EXERCISE DATA section start
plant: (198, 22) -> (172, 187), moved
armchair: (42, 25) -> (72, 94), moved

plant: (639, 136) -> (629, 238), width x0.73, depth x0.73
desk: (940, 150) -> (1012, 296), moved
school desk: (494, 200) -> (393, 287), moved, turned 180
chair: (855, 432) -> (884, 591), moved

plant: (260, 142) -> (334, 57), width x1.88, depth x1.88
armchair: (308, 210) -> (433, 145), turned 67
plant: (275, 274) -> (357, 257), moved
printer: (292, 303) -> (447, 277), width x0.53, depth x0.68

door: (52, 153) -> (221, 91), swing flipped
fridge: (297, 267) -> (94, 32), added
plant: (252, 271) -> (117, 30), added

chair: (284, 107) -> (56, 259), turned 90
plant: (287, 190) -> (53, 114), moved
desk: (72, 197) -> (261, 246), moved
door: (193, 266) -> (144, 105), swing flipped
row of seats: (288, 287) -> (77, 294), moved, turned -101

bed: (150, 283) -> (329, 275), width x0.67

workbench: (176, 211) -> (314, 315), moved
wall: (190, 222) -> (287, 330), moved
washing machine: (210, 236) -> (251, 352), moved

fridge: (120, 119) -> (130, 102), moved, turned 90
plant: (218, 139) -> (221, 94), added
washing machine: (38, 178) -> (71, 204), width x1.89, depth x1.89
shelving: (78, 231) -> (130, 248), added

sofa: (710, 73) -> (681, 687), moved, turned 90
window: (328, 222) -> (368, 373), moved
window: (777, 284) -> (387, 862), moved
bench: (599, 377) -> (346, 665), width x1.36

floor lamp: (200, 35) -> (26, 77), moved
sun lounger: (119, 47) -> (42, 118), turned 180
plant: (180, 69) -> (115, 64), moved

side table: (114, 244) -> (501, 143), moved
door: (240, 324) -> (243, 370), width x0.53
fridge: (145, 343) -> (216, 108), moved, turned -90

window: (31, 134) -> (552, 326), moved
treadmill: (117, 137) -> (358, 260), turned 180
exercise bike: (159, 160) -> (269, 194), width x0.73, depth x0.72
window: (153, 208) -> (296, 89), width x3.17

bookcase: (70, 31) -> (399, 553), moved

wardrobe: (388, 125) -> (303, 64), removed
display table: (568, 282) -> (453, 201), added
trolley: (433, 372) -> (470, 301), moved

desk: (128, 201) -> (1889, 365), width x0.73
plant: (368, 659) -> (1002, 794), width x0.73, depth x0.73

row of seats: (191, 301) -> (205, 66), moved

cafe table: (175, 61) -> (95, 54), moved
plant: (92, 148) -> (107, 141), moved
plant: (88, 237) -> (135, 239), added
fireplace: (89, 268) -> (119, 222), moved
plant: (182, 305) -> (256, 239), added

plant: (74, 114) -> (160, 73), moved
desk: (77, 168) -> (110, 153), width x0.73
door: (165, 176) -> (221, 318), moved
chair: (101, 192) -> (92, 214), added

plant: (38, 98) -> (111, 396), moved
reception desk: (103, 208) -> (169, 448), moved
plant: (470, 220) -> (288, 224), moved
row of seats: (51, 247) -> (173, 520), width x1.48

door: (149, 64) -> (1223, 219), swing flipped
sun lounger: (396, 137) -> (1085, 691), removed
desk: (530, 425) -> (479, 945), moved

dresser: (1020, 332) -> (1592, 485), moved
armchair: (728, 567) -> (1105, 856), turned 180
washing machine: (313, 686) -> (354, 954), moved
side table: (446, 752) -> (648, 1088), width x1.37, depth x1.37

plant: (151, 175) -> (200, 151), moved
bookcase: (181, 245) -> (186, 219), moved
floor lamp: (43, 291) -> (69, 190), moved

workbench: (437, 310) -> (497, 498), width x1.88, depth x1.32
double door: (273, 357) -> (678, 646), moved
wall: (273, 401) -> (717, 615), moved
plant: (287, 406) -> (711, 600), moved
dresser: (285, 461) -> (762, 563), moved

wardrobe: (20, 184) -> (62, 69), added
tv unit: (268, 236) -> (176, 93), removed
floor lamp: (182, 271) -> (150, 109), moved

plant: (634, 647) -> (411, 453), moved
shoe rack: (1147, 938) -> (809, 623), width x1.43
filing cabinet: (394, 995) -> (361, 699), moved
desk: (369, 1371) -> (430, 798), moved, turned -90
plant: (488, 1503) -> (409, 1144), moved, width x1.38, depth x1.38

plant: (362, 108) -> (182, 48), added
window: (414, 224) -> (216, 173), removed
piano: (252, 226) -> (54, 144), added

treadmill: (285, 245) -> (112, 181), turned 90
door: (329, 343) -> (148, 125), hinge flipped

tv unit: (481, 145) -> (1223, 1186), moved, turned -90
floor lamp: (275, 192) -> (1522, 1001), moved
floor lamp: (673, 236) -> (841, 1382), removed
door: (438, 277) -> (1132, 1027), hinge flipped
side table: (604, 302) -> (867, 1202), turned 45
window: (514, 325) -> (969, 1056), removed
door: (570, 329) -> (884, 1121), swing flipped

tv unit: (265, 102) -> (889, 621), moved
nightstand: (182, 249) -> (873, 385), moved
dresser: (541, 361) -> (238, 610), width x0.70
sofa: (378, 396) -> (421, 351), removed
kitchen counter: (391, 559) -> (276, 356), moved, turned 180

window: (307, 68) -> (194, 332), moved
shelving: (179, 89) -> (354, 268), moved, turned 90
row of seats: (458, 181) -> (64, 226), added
EXERCISE DATA section end
» **WHAT TO PRODUCE**
Every line from the one containing "floor lamp: (673, 236)" through the final line of the data above is to be restated word for word, and nothing more.

» **COMPLETED TASK**
floor lamp: (673, 236) -> (841, 1382), removed
door: (438, 277) -> (1132, 1027), hinge flipped
side table: (604, 302) -> (867, 1202), turned 45
window: (514, 325) -> (969, 1056), removed
door: (570, 329) -> (884, 1121), swing flipped

tv unit: (265, 102) -> (889, 621), moved
nightstand: (182, 249) -> (873, 385), moved
dresser: (541, 361) -> (238, 610), width x0.70
sofa: (378, 396) -> (421, 351), removed
kitchen counter: (391, 559) -> (276, 356), moved, turned 180

window: (307, 68) -> (194, 332), moved
shelving: (179, 89) -> (354, 268), moved, turned 90
row of seats: (458, 181) -> (64, 226), added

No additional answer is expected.